What you will do:
Scan the material for the word "cupcake" and return every matching line.

Excerpted data:
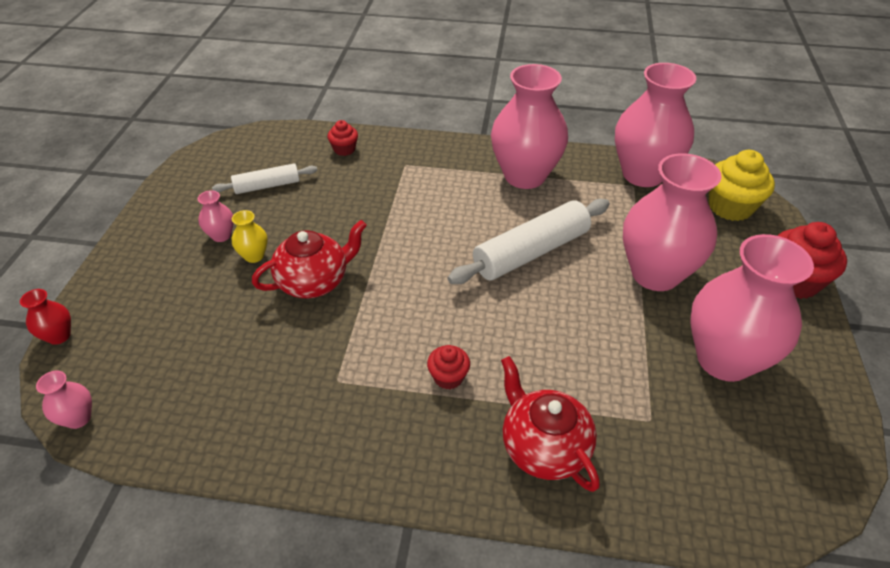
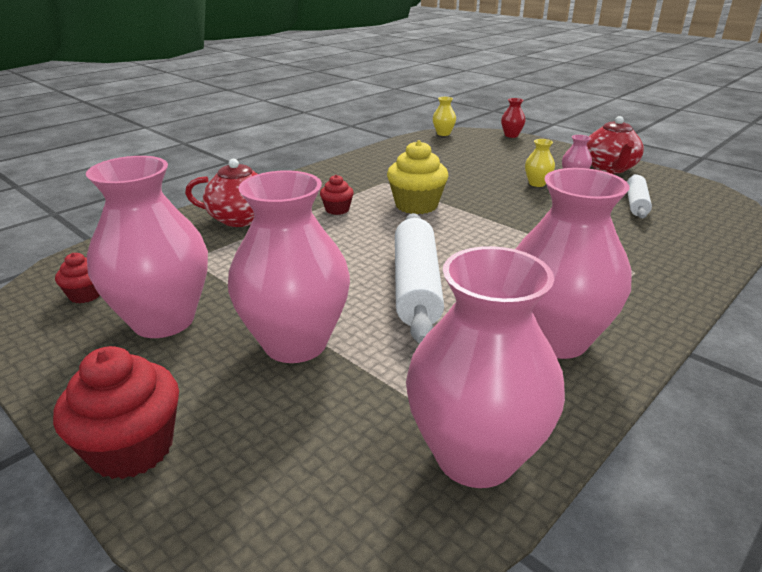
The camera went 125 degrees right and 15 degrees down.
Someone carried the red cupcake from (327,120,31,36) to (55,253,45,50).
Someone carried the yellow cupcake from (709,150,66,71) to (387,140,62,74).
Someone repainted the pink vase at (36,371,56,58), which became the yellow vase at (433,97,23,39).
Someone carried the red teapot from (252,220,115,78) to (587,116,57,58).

...

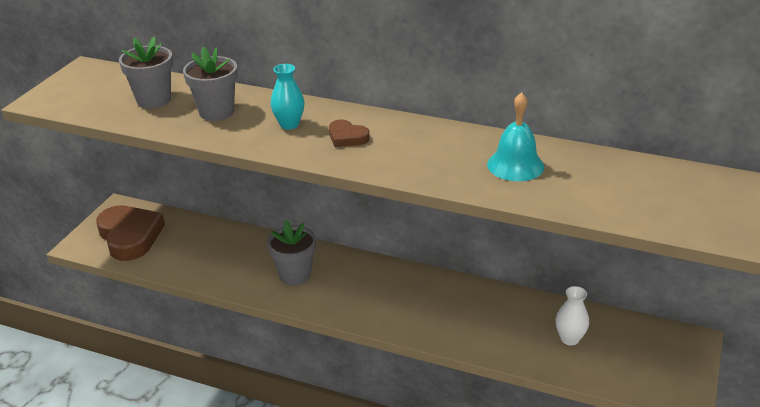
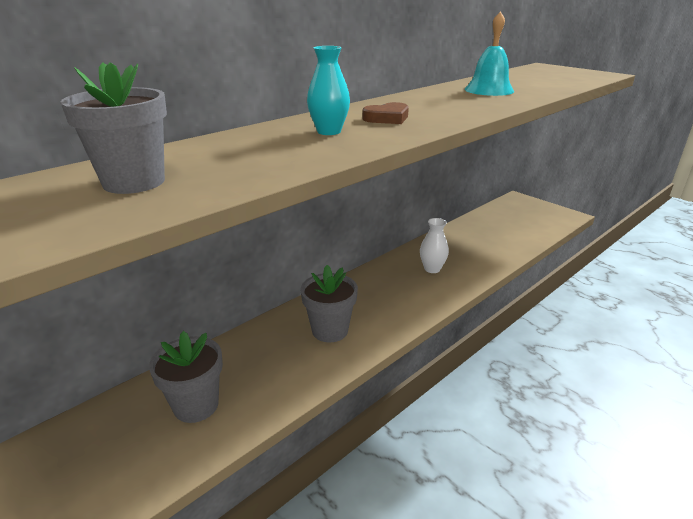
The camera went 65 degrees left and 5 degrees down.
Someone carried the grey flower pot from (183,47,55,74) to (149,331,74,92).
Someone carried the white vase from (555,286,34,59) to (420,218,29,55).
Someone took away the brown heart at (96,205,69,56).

Final answer:
Someone carried the red cupcake from (327,120,31,36) to (55,253,45,50).
Someone carried the yellow cupcake from (709,150,66,71) to (387,140,62,74).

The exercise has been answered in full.